[Change listing data]
********
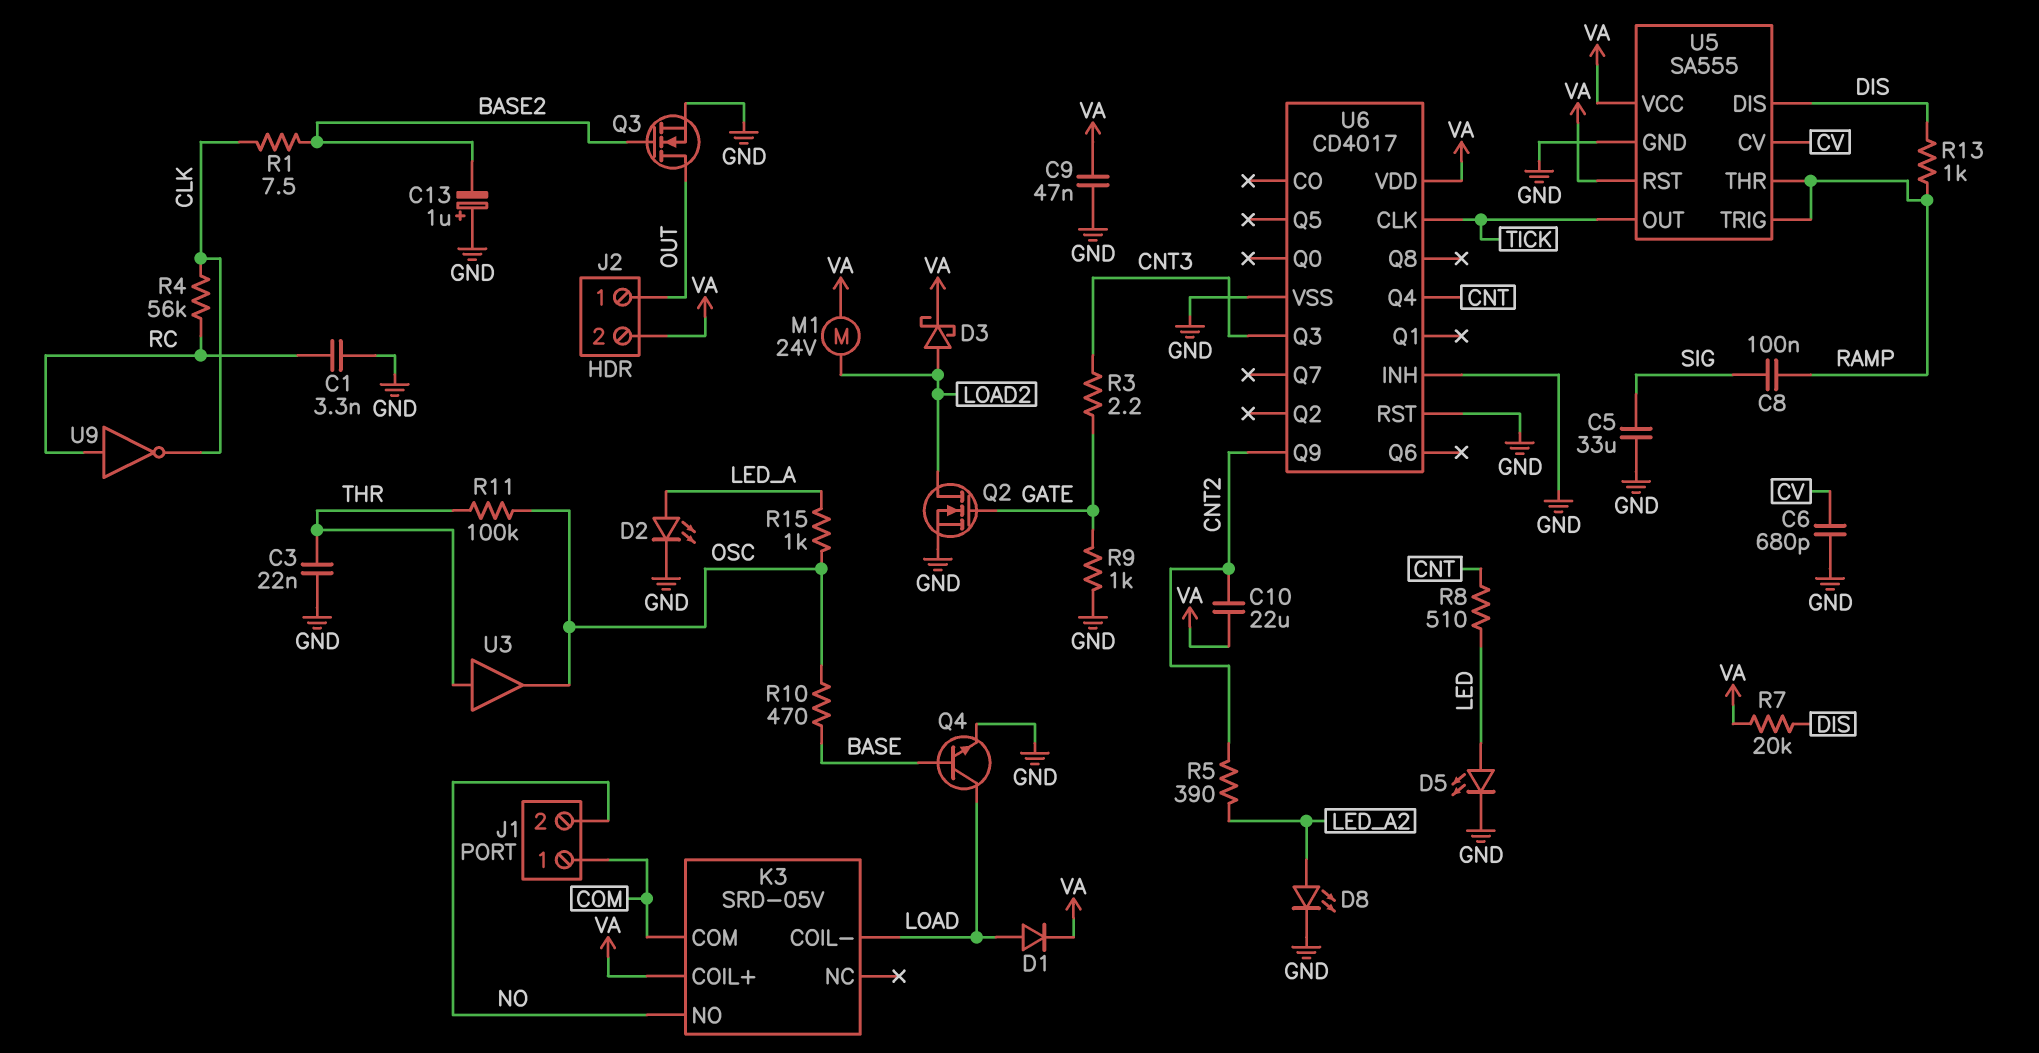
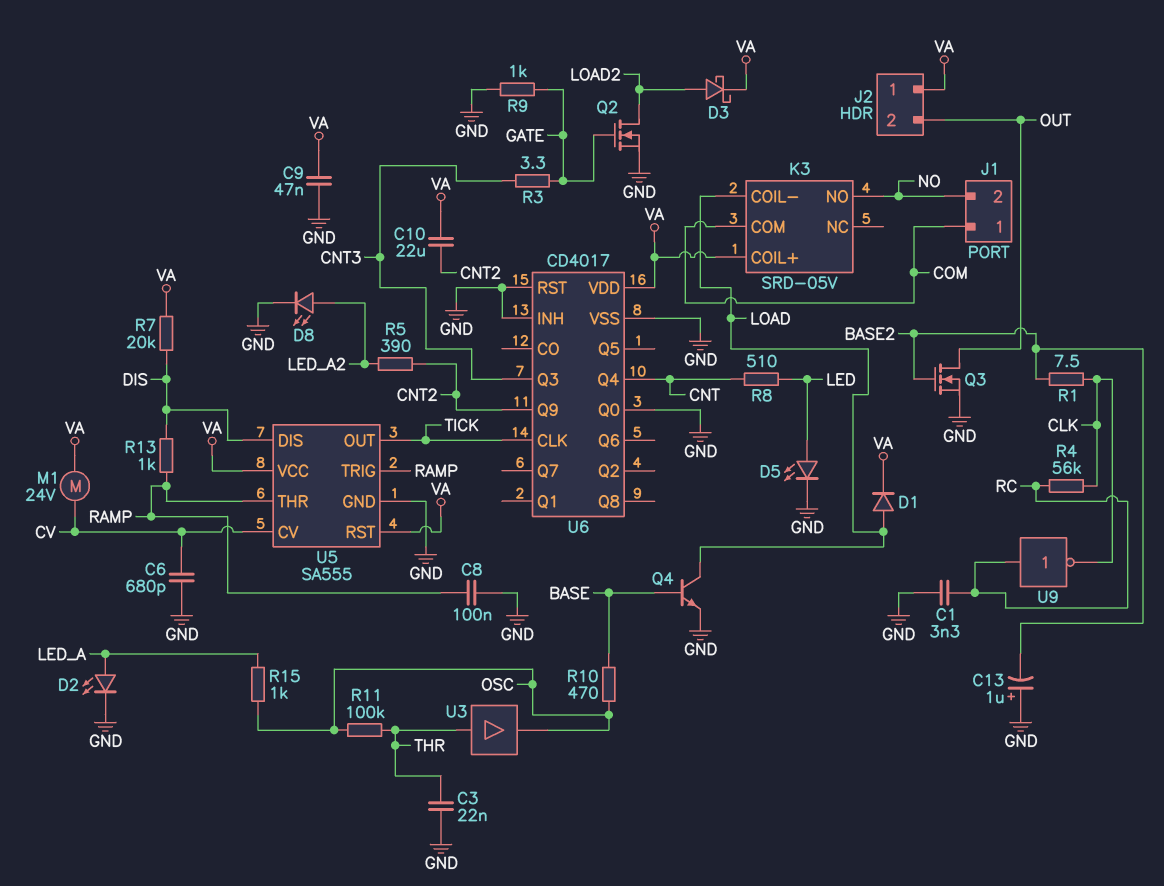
C5: 33uF (GND, SIG) -> none
C8: 100nF (RAMP, SIG) -> 100nF (GND, RAMP)
J2 pin 1: OUT -> VA
J2 pin 2: VA -> OUT
M1: motor 24V (LOAD2, VA) -> motor 24V (CV, VA)
R3: 2.2 (CNT3, GATE) -> 3.3 (CNT3, GATE)
U6 pin Q0: none -> GND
********
= WHAT YOU NEED TO DO =
Give back the line containing "M1: motor 24V" and all the lines after it through the end of the records, unchanged.

= PROBLEM SOLUTION =
M1: motor 24V (LOAD2, VA) -> motor 24V (CV, VA)
R3: 2.2 (CNT3, GATE) -> 3.3 (CNT3, GATE)
U6 pin Q0: none -> GND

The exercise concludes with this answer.